▸ **PROBLEM DETAILS**
Take the data below and filter it for lines containing the word "minus"; show each line found.
:: GIVEN INFORMATION
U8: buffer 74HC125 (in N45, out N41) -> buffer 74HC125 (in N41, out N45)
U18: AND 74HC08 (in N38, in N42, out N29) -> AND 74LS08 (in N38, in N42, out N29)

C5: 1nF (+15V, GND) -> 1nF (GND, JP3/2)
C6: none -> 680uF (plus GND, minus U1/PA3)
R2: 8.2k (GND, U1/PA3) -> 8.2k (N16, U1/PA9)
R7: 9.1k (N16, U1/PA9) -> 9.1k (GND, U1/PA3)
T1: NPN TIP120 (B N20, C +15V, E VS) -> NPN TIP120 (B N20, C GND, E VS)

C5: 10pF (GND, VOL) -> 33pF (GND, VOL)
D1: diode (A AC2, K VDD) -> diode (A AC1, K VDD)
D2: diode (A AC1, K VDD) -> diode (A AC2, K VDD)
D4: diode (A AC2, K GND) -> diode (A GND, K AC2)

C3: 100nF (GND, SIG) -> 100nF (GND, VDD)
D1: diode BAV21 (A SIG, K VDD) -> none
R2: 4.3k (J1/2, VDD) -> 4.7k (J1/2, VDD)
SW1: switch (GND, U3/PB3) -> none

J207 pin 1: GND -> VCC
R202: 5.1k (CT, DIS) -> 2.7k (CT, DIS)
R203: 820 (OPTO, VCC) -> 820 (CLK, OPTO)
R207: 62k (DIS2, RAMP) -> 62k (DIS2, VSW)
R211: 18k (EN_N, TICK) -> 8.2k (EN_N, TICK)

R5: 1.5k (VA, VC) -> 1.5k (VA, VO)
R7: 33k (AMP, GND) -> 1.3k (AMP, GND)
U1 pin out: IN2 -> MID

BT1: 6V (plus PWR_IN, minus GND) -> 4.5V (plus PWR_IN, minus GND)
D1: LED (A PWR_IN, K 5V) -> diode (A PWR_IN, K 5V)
::::
▸ **RESPONSE TO THE TASK**
C6: none -> 680uF (plus GND, minus U1/PA3)
BT1: 6V (plus PWR_IN, minus GND) -> 4.5V (plus PWR_IN, minus GND)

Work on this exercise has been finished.